Problem to solve
Only certain lines below are wanted: those starting at the line containing "turquoise star: 5 -> 3" and ending at the line containing "yellow bell: 2 -> 0", both included, each retyped exactly.

Stored data
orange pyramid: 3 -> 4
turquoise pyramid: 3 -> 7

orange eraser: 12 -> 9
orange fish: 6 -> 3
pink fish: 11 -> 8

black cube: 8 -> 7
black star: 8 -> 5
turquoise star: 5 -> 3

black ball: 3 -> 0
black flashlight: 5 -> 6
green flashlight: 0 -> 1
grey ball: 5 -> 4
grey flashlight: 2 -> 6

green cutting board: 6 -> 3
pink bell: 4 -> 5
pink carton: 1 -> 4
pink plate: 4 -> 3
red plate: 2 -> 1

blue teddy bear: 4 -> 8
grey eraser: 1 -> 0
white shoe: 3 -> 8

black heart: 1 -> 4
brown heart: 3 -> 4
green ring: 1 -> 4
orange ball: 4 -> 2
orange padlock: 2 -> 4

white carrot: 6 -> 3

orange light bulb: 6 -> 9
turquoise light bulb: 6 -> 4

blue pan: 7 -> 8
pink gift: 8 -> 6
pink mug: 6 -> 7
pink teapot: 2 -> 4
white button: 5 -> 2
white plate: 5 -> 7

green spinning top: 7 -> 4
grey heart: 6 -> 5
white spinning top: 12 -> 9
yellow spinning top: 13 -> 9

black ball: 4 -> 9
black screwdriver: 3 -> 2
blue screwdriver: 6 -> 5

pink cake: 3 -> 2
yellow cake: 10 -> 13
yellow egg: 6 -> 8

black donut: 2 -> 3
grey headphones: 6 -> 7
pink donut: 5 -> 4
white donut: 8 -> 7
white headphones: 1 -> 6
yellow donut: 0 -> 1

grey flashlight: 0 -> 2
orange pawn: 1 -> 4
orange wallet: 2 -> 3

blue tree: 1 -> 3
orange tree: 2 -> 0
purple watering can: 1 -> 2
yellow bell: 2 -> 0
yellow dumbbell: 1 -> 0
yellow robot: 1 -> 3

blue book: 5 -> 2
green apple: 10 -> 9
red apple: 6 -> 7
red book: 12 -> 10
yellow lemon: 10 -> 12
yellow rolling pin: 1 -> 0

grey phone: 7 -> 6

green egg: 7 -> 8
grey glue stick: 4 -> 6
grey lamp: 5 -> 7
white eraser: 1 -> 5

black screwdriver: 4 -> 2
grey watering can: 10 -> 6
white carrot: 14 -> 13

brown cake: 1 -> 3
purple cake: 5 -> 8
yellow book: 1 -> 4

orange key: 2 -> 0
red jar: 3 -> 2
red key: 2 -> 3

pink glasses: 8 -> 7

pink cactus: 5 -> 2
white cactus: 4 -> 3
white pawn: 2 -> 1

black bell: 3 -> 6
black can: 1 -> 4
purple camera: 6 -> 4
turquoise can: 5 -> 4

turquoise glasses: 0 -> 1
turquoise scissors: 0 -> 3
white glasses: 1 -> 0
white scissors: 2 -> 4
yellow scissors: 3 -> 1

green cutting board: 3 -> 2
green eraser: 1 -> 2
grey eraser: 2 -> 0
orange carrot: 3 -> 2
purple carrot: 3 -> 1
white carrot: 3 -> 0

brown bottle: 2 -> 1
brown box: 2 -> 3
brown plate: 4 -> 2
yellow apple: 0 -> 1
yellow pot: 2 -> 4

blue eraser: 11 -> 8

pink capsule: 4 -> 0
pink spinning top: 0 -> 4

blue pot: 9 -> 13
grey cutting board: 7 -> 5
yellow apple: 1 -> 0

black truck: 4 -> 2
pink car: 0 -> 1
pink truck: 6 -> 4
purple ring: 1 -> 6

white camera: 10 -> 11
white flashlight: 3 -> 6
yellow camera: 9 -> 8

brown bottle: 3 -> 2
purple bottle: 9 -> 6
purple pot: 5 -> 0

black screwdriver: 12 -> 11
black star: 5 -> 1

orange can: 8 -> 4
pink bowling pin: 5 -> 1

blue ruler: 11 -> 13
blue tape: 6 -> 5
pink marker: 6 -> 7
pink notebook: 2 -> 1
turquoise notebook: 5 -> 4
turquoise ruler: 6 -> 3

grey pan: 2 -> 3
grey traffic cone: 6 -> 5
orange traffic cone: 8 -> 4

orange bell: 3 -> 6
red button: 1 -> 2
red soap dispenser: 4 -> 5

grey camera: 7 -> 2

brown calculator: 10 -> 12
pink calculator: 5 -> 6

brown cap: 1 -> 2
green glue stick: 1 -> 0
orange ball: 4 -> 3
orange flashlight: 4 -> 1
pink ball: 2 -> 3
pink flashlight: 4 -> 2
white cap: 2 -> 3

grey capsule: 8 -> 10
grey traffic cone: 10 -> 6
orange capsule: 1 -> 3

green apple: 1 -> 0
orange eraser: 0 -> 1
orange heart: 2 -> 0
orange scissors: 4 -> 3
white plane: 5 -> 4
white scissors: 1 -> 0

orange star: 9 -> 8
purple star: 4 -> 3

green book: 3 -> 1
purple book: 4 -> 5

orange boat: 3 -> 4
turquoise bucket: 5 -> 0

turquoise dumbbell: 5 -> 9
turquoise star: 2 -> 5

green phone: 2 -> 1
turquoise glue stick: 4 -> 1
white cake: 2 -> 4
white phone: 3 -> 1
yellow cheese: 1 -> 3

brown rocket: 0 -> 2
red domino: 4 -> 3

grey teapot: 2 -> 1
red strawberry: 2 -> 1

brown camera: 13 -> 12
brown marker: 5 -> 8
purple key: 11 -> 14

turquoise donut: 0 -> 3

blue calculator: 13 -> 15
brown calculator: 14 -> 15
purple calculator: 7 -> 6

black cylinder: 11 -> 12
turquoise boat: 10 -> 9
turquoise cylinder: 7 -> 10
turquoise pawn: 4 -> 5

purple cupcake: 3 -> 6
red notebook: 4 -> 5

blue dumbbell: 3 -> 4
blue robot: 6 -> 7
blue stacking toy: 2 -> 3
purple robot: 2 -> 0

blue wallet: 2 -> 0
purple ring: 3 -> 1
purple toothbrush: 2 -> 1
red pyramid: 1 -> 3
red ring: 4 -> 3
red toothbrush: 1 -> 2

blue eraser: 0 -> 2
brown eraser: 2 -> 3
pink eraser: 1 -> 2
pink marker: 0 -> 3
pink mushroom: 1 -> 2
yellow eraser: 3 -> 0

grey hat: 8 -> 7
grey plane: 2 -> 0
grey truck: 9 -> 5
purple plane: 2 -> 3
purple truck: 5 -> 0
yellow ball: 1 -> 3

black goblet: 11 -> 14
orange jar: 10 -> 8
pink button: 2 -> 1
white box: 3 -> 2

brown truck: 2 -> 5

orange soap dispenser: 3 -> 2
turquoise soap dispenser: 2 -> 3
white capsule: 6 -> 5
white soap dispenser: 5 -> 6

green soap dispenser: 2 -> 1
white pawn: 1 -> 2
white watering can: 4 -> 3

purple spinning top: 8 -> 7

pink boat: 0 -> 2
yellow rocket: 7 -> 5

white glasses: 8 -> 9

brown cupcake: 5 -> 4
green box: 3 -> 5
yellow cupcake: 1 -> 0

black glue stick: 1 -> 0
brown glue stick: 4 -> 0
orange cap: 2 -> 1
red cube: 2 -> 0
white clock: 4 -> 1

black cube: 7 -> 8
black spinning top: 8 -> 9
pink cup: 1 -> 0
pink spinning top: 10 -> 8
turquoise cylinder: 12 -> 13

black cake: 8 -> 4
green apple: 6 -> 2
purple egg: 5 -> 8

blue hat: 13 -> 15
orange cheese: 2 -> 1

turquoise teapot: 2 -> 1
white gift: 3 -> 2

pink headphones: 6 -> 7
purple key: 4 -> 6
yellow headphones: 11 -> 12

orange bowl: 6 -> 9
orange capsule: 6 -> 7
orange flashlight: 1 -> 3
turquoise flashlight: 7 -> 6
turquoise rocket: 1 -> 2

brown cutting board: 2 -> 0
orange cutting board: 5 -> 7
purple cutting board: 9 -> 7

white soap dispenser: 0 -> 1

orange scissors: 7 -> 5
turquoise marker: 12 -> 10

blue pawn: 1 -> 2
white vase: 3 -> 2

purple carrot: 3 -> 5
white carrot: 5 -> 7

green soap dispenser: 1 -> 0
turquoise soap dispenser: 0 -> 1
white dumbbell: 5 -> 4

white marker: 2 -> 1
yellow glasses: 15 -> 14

Reply
turquoise star: 5 -> 3

black ball: 3 -> 0
black flashlight: 5 -> 6
green flashlight: 0 -> 1
grey ball: 5 -> 4
grey flashlight: 2 -> 6

green cutting board: 6 -> 3
pink bell: 4 -> 5
pink carton: 1 -> 4
pink plate: 4 -> 3
red plate: 2 -> 1

blue teddy bear: 4 -> 8
grey eraser: 1 -> 0
white shoe: 3 -> 8

black heart: 1 -> 4
brown heart: 3 -> 4
green ring: 1 -> 4
orange ball: 4 -> 2
orange padlock: 2 -> 4

white carrot: 6 -> 3

orange light bulb: 6 -> 9
turquoise light bulb: 6 -> 4

blue pan: 7 -> 8
pink gift: 8 -> 6
pink mug: 6 -> 7
pink teapot: 2 -> 4
white button: 5 -> 2
white plate: 5 -> 7

green spinning top: 7 -> 4
grey heart: 6 -> 5
white spinning top: 12 -> 9
yellow spinning top: 13 -> 9

black ball: 4 -> 9
black screwdriver: 3 -> 2
blue screwdriver: 6 -> 5

pink cake: 3 -> 2
yellow cake: 10 -> 13
yellow egg: 6 -> 8

black donut: 2 -> 3
grey headphones: 6 -> 7
pink donut: 5 -> 4
white donut: 8 -> 7
white headphones: 1 -> 6
yellow donut: 0 -> 1

grey flashlight: 0 -> 2
orange pawn: 1 -> 4
orange wallet: 2 -> 3

blue tree: 1 -> 3
orange tree: 2 -> 0
purple watering can: 1 -> 2
yellow bell: 2 -> 0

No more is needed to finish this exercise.